▶ **TASK MATERIAL**
-.-.-
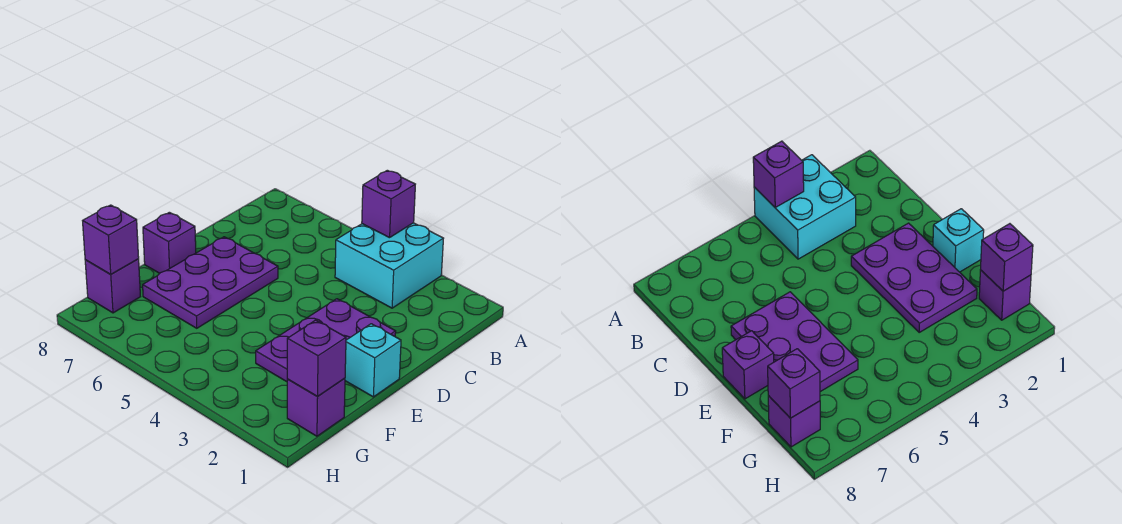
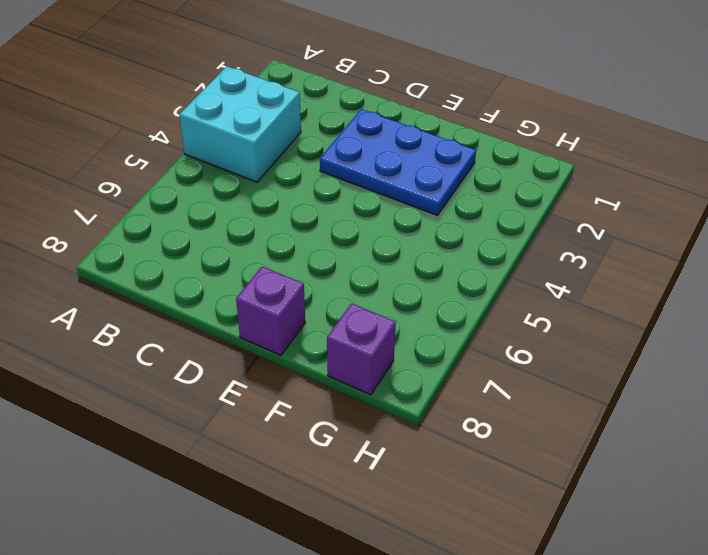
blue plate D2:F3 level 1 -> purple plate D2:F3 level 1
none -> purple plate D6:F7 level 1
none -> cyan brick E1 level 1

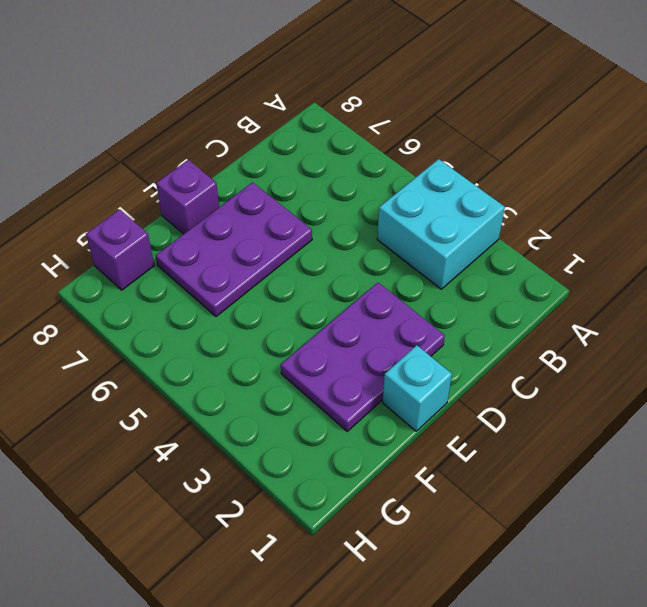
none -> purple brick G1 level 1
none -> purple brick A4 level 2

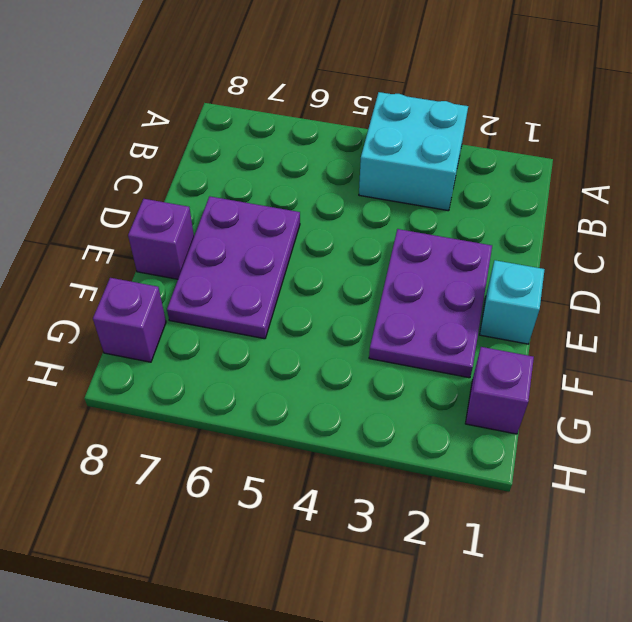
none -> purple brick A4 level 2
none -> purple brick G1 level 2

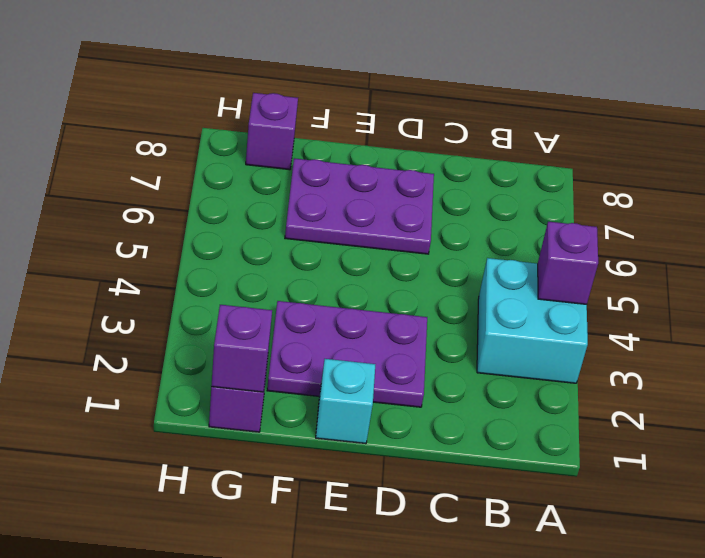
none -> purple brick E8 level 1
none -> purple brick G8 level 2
-.-.-
▶ **TASK TO CARRY OUT**
Among the lines of the records above, count those containing the word "plate", then give the number by itself.

▶ **RESULT BELOW**
2